------ Task material ------
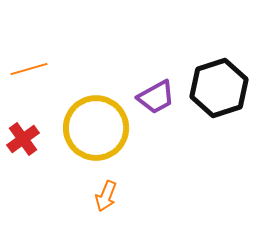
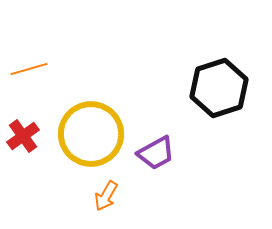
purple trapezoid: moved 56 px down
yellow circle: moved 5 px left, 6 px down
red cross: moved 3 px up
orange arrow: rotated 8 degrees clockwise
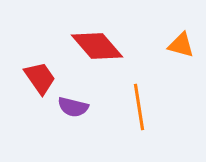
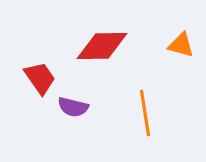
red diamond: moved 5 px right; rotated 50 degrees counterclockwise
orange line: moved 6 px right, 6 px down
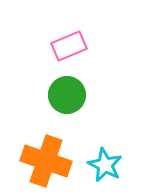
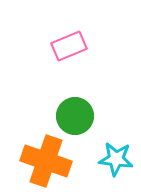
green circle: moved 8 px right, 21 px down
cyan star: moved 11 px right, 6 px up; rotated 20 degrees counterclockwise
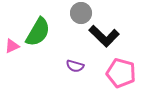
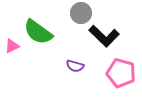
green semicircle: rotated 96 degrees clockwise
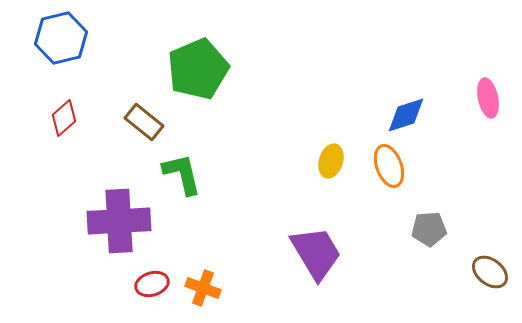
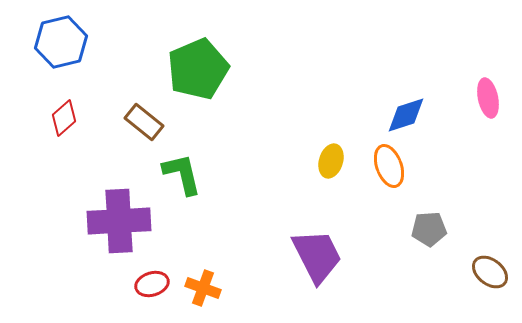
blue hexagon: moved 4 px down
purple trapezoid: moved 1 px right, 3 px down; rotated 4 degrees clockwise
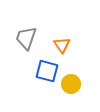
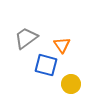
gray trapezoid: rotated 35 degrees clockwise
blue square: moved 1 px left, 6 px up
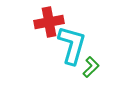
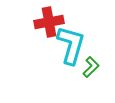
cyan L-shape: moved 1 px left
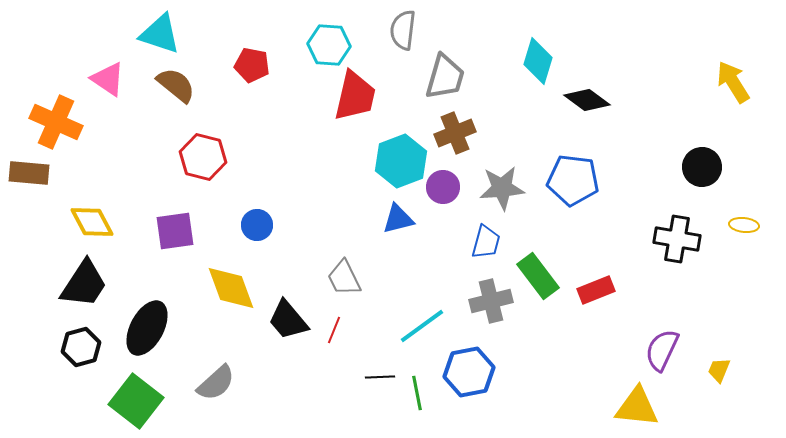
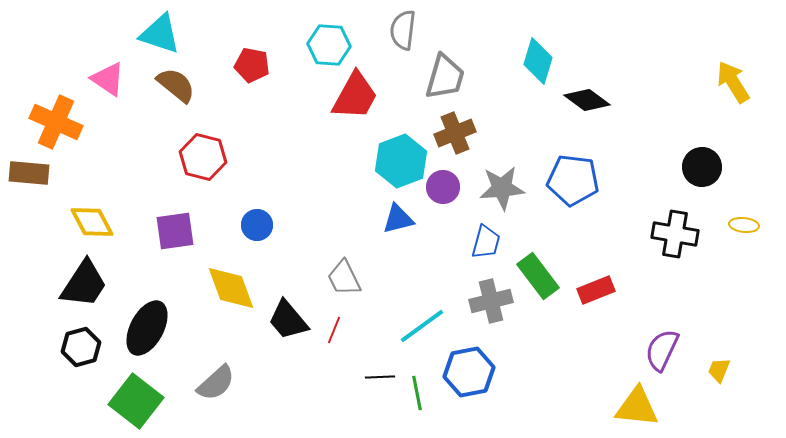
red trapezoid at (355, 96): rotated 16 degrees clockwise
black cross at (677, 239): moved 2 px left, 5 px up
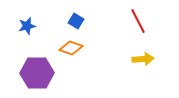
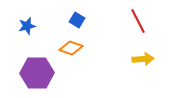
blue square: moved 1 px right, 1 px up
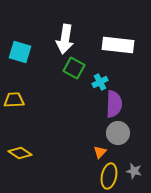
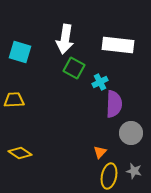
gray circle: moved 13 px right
------
_Problem requirements_
In the listing above, find the line containing "red cross: moved 3 px up" and the line containing "green circle: moved 8 px right, 21 px down", then write out both of them and every line between, exactly, with no pictures.

_Solution to the exercise_
red cross: moved 3 px up
orange arrow: rotated 8 degrees clockwise
red diamond: moved 5 px right; rotated 50 degrees counterclockwise
orange line: moved 6 px right, 6 px down
green circle: moved 8 px right, 21 px down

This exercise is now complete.